**Request**
Pull out each line of the records below that contains the string "kern", and list those lines in their original order.

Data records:

━━━━━━━━━━━━━━━━

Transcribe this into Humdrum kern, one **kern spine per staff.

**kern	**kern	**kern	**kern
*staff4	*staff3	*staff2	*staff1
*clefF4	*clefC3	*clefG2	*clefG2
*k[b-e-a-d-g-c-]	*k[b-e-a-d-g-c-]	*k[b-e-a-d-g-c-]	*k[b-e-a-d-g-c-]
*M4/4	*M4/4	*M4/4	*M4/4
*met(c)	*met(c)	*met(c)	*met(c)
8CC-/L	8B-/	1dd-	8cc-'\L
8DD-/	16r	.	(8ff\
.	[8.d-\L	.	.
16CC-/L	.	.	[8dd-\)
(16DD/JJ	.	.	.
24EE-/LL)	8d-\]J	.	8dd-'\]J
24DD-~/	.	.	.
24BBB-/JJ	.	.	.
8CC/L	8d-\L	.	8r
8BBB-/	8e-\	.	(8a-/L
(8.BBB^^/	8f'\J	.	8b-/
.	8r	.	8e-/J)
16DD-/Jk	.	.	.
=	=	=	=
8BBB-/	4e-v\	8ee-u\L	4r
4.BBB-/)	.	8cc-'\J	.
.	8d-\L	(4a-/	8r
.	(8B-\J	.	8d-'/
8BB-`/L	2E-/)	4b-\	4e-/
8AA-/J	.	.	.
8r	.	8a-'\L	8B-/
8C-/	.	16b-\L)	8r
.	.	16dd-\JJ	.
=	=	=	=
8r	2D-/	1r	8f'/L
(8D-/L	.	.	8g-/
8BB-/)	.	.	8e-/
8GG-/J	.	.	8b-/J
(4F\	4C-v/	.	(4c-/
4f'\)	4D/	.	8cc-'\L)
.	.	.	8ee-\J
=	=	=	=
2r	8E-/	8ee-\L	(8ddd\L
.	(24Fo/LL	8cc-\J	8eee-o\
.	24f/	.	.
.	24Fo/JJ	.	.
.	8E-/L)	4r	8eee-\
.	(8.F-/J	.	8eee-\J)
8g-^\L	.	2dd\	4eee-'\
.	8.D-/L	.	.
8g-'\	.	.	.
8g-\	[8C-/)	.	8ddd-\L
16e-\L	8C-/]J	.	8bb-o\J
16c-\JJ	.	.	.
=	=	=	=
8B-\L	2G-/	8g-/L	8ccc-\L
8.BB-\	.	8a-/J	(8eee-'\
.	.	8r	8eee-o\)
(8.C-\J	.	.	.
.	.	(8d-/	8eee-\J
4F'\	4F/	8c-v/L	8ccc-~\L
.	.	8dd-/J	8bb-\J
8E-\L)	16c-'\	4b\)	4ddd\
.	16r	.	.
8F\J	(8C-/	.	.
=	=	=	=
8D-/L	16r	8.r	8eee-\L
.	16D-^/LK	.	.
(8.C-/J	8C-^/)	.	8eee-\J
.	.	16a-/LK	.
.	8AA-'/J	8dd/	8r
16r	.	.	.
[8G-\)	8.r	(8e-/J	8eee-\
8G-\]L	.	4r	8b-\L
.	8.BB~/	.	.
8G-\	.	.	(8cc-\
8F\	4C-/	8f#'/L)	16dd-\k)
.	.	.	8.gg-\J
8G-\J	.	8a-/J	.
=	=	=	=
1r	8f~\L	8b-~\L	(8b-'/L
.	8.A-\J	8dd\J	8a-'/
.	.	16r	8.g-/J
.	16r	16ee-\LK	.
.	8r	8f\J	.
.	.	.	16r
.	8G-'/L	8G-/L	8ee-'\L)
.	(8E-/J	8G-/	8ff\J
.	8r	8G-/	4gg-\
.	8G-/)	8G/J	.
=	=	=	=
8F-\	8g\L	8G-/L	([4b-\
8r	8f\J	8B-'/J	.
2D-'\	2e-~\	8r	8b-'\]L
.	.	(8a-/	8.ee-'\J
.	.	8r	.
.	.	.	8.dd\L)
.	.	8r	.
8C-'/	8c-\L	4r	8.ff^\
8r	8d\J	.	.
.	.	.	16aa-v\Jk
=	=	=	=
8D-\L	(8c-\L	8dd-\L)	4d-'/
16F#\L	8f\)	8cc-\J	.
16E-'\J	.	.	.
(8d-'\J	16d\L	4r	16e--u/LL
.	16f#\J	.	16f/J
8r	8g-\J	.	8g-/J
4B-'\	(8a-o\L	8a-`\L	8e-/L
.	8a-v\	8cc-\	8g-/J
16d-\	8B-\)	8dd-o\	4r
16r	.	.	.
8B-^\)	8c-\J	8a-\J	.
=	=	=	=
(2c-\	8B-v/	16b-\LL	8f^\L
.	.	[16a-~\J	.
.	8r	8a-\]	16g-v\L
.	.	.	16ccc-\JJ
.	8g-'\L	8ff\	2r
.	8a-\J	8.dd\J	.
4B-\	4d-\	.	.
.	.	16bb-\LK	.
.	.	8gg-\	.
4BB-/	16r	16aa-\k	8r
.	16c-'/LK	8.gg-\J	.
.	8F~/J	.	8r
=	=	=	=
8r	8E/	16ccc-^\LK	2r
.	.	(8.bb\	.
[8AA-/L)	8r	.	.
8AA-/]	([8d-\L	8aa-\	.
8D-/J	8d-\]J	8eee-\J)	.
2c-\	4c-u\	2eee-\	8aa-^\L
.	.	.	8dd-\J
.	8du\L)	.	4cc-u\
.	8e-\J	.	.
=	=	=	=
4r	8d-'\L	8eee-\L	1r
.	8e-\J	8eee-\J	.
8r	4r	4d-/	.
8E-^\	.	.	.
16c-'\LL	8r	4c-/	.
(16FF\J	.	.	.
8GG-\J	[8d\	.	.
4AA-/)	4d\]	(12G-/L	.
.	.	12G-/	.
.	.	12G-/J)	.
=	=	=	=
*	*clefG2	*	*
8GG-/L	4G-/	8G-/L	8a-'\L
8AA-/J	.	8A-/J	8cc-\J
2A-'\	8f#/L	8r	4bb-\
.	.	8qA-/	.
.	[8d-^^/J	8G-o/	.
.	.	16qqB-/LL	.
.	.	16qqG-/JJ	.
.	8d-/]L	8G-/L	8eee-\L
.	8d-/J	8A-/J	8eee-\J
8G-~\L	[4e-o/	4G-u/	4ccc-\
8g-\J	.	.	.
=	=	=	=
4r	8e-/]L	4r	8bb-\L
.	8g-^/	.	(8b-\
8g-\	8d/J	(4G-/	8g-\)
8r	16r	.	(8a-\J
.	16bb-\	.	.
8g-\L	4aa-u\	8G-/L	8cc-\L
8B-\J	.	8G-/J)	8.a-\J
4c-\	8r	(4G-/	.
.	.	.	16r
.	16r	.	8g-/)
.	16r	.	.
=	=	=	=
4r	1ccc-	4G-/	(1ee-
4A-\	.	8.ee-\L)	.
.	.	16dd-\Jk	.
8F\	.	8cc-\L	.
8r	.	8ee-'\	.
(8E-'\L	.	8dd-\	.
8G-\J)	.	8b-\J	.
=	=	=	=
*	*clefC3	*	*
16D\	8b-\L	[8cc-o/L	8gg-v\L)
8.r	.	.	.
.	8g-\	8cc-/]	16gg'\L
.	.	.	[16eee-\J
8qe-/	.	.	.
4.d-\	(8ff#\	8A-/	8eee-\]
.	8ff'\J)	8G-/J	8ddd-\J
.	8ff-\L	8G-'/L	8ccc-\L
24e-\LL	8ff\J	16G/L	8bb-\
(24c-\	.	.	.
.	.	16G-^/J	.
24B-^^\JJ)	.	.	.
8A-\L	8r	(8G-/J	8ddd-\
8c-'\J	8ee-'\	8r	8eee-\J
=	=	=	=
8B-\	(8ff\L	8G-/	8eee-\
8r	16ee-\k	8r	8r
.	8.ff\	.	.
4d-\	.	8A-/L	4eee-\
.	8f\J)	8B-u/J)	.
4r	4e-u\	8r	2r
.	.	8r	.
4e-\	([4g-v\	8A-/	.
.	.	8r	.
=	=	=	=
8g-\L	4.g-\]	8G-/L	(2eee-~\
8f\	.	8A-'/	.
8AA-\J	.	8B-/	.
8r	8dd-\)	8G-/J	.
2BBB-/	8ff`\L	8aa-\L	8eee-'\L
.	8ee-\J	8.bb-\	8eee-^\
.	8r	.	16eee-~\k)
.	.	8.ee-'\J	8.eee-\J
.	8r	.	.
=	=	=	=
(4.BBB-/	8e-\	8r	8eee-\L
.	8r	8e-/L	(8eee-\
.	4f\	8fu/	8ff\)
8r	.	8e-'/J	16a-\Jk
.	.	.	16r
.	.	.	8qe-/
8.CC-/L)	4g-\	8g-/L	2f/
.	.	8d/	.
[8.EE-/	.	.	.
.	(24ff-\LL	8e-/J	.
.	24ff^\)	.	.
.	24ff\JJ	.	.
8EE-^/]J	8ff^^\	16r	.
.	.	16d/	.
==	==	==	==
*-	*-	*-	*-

━━━━━━━━━━━━━━━━

**Response**
Transcribe this into Humdrum kern, one **kern spine per staff.
**kern	**kern	**kern	**kern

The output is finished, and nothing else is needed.